[Element lookup records]
========

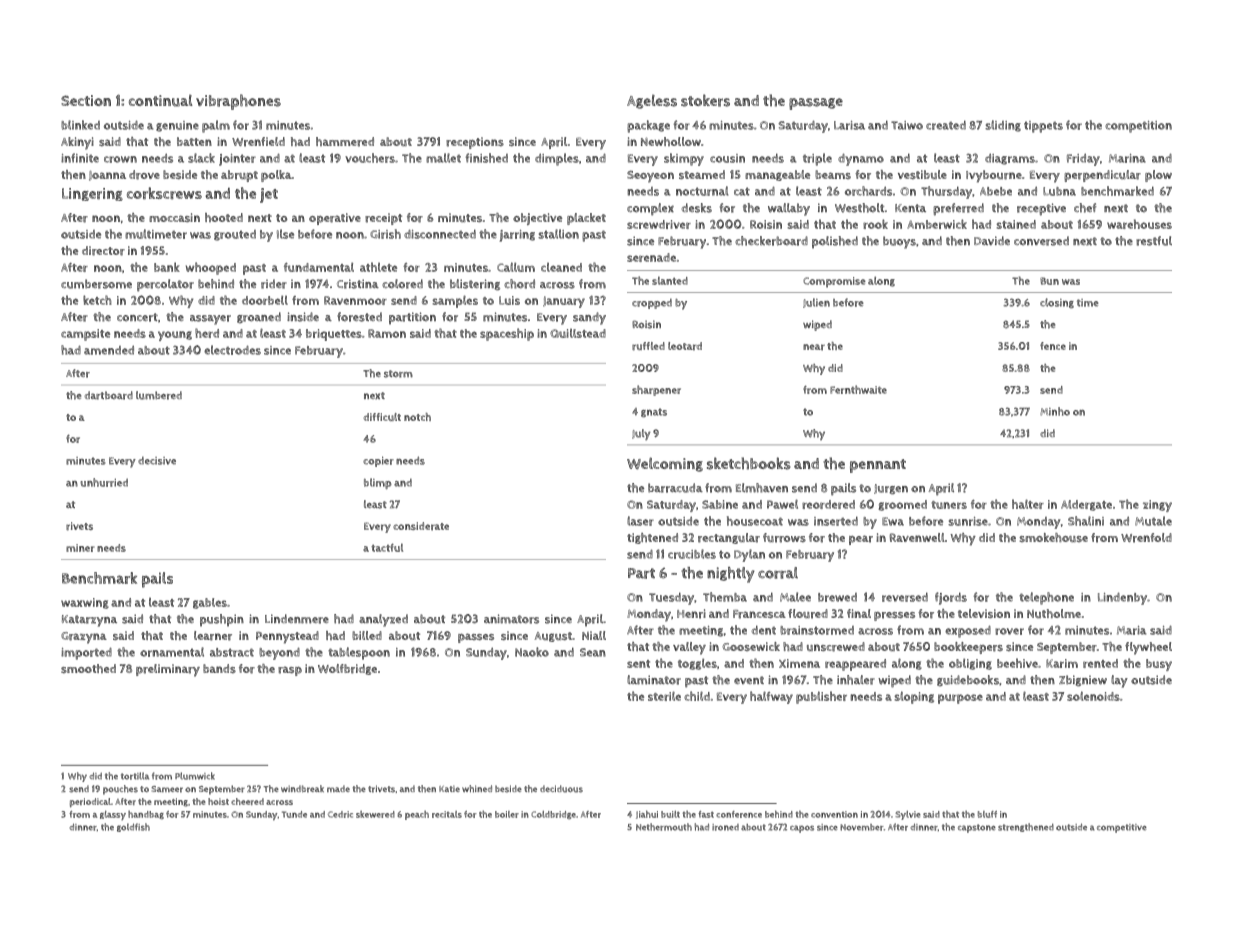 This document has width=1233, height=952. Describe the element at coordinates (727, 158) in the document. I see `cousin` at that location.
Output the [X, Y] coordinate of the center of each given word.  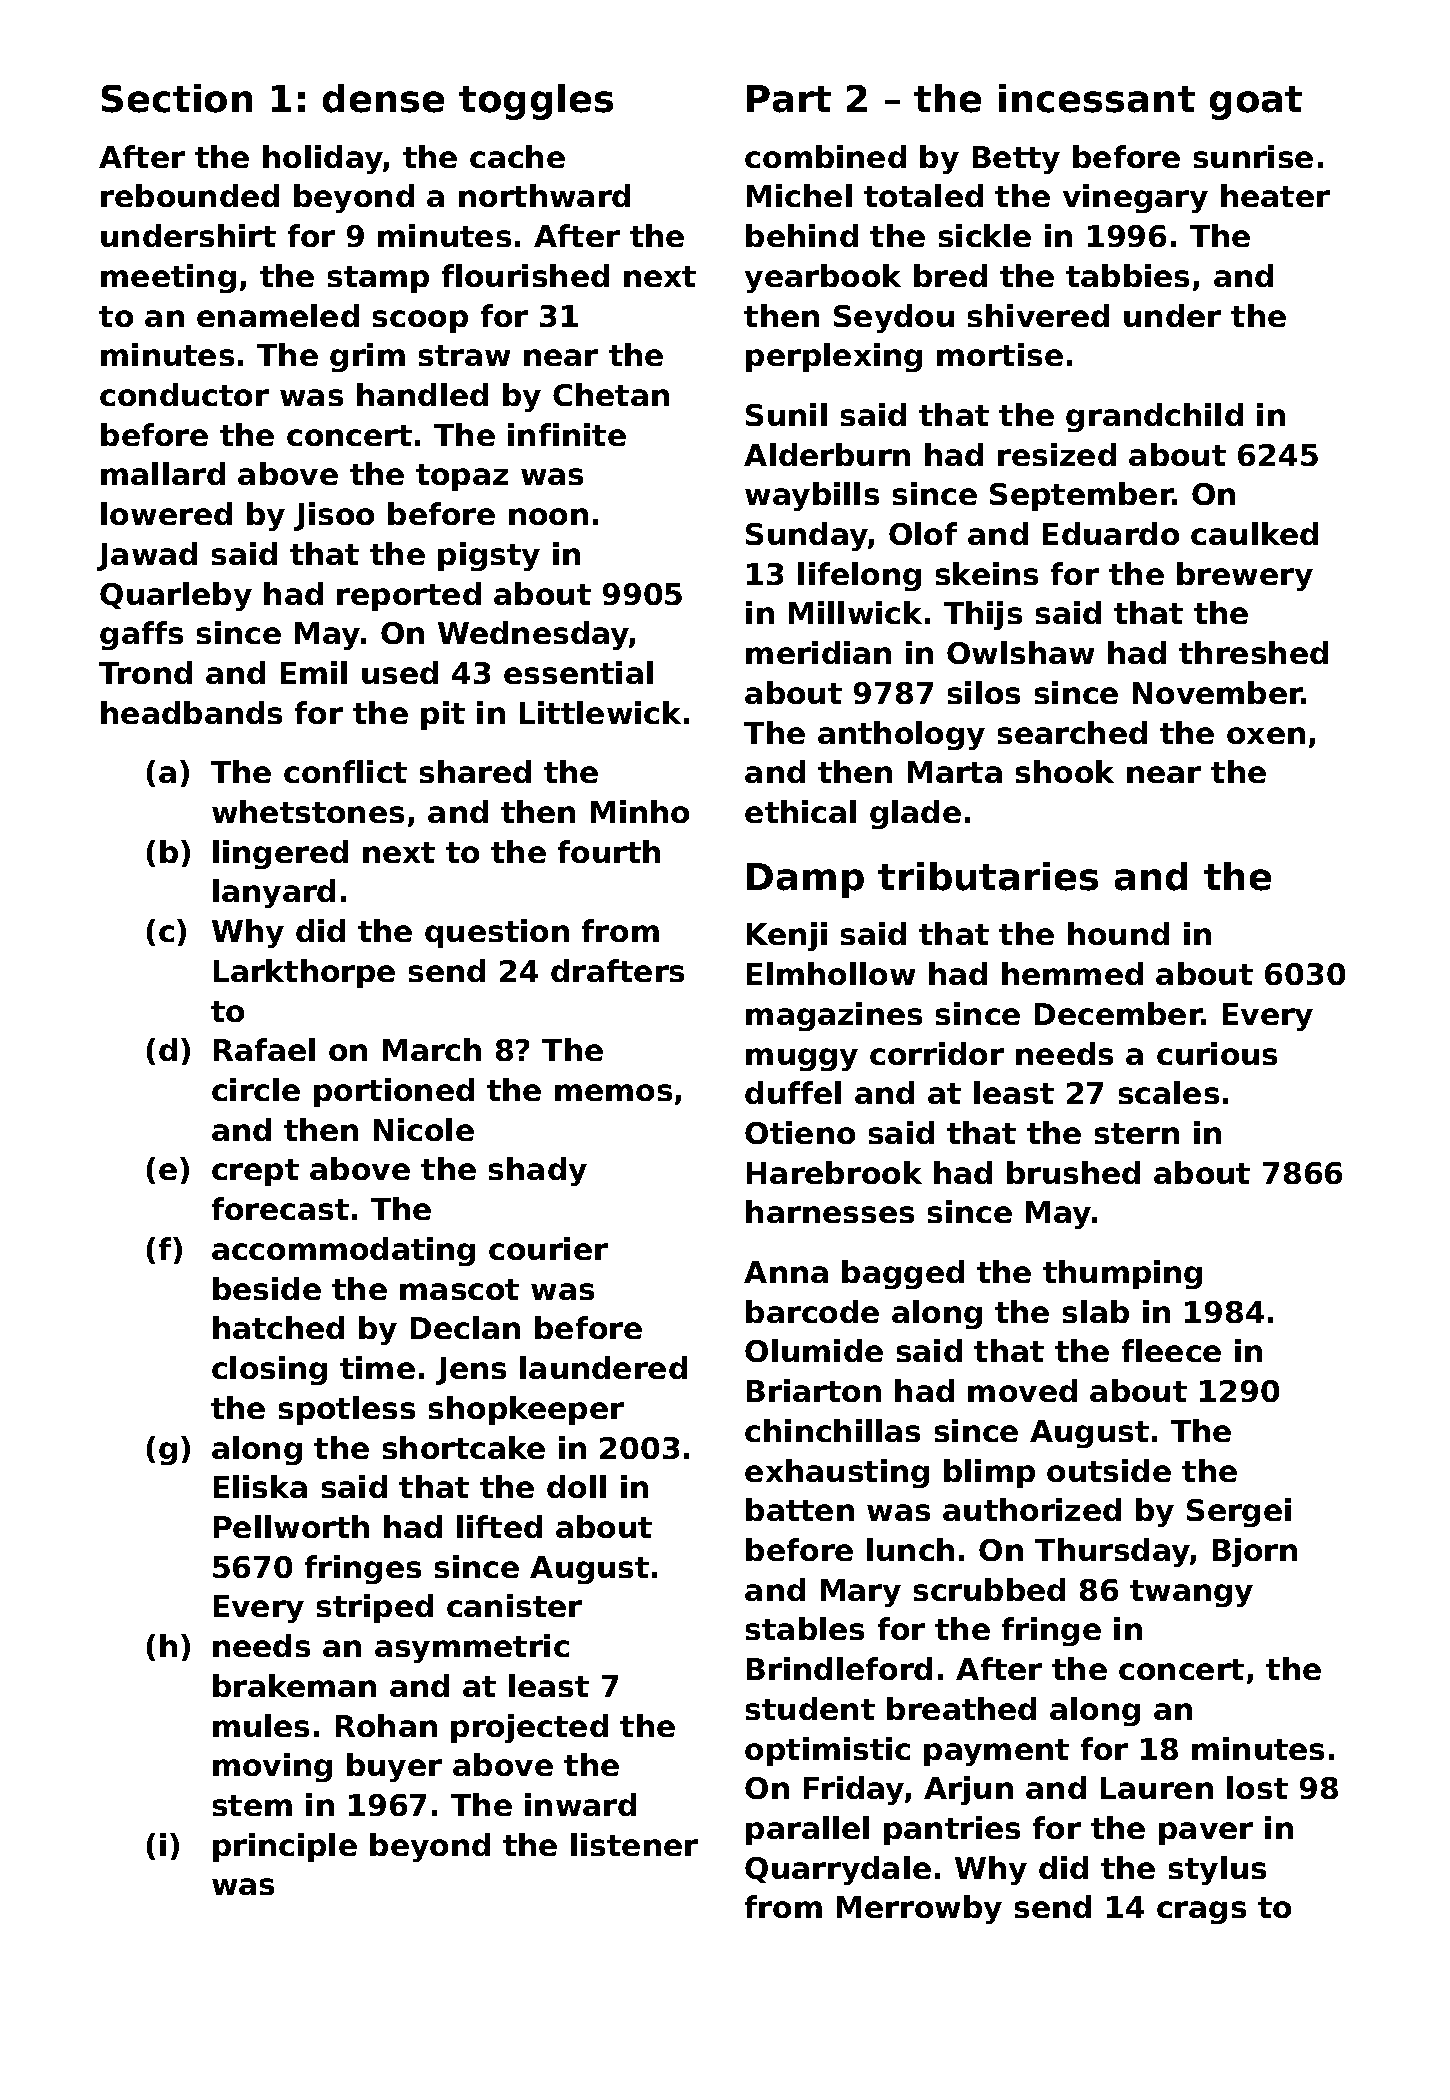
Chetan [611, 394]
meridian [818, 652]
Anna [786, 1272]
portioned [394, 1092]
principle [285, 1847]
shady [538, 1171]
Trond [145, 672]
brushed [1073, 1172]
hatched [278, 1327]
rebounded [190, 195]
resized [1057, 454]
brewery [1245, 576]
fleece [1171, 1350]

========

> **Written task**
Please copy all of the records above word for word, leaving out the pictures.

> **The answer**
 This document has width=1233, height=952. Describe the element at coordinates (727, 158) in the document. I see `cousin` at that location.
Output the [X, Y] coordinate of the center of each given word.  
Chetan [611, 394]
meridian [818, 652]
Anna [786, 1272]
portioned [394, 1092]
principle [285, 1847]
shady [538, 1171]
Trond [145, 672]
brushed [1073, 1172]
hatched [278, 1327]
rebounded [190, 195]
resized [1057, 454]
brewery [1245, 576]
fleece [1171, 1350]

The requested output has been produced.